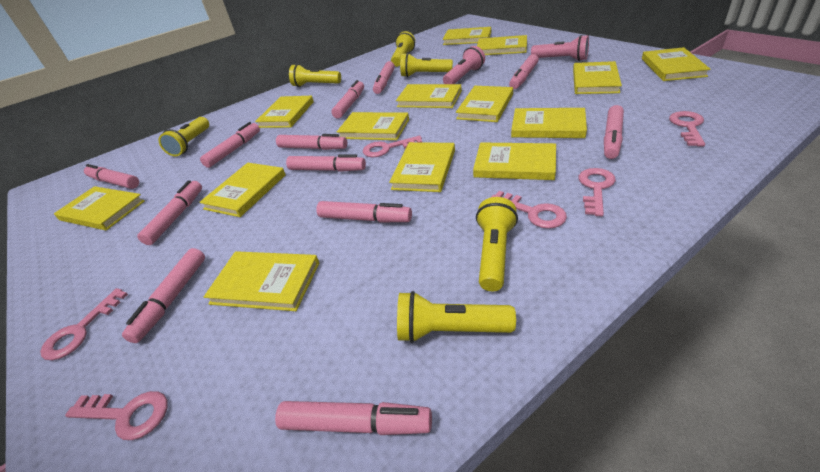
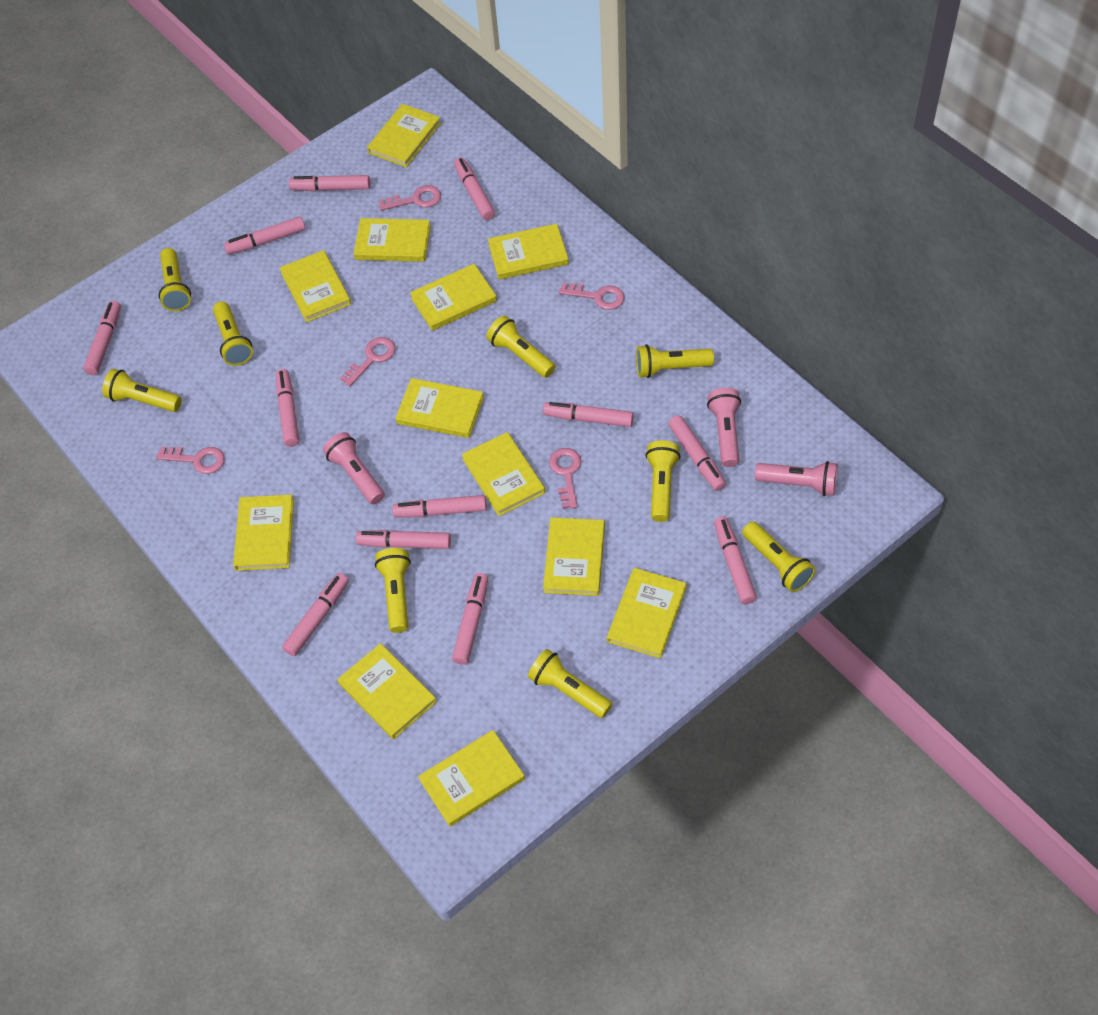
pink flashlight: 2 -> 3
pink key: 6 -> 5
yellow book: 14 -> 12
yellow flashlight: 6 -> 9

※ ※ ※

→ Exercise description: From the line containing "pink key: 6 -> 5" down to the last line of the data above, copy every line exactly; leave out all other lines.

→ Finished task:
pink key: 6 -> 5
yellow book: 14 -> 12
yellow flashlight: 6 -> 9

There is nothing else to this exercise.